■ TASK ITEM:
In the records below, find each line containing the word "white" and copy it.

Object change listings
[Start of section]

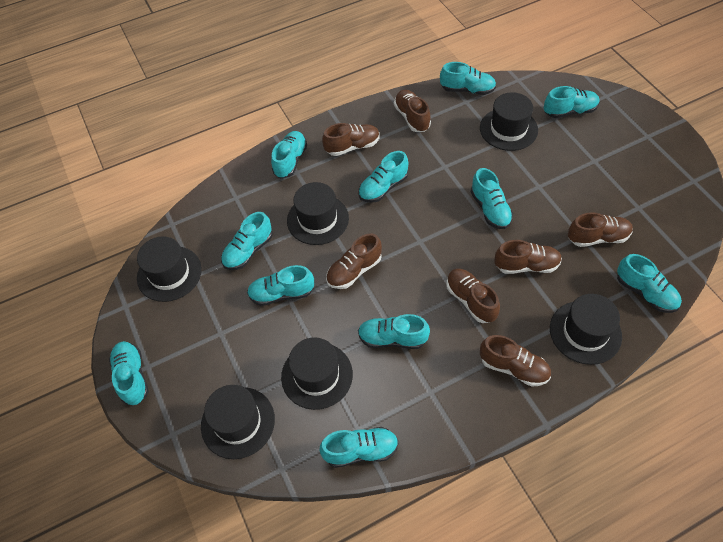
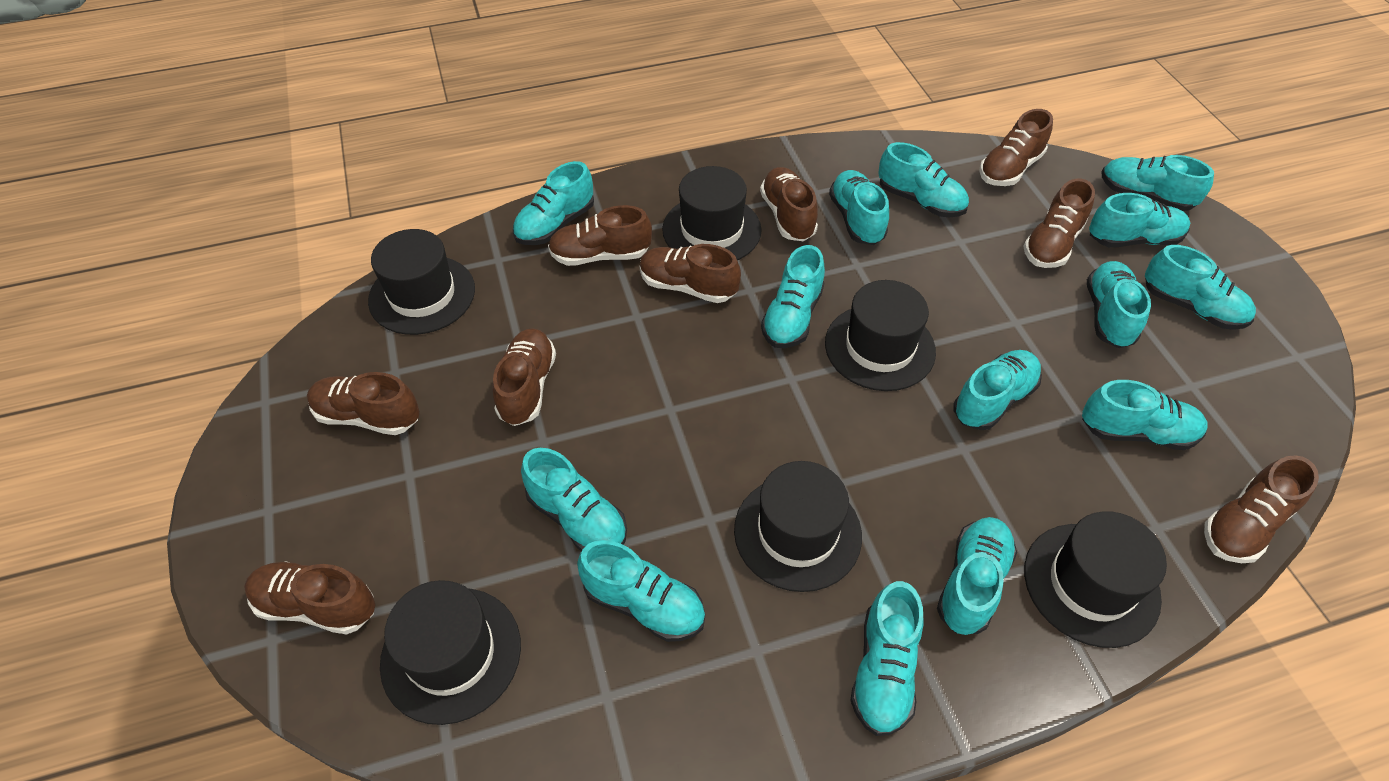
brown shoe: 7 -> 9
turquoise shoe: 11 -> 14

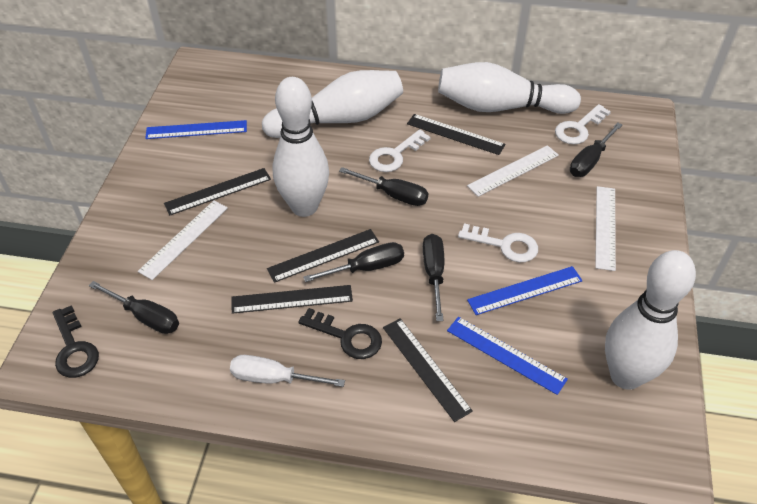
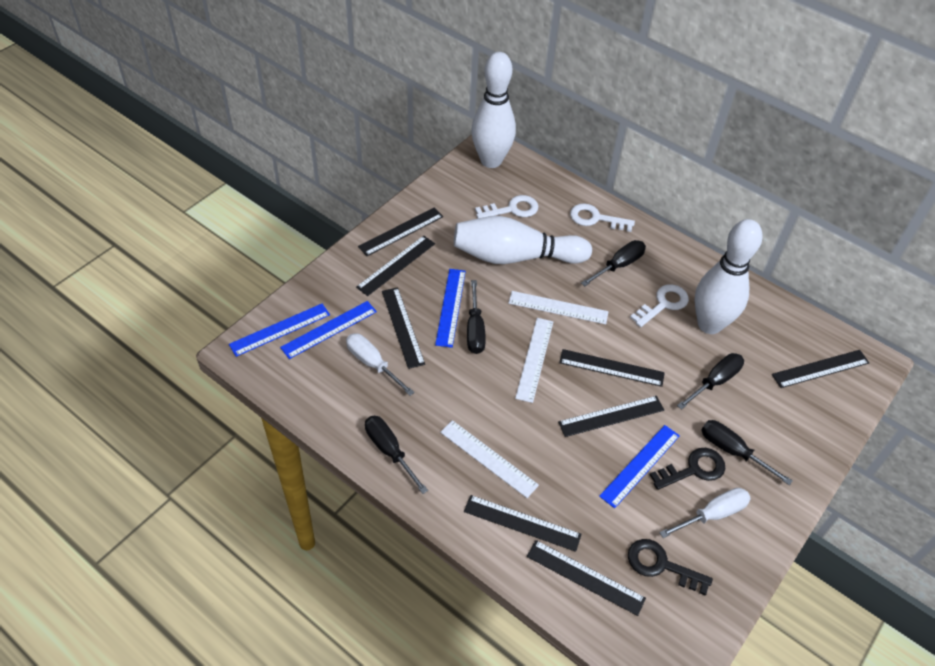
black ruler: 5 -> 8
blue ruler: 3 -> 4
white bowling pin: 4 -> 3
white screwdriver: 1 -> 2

[End of section]

■ SOLUTION TO THIS TASK:
white bowling pin: 4 -> 3
white screwdriver: 1 -> 2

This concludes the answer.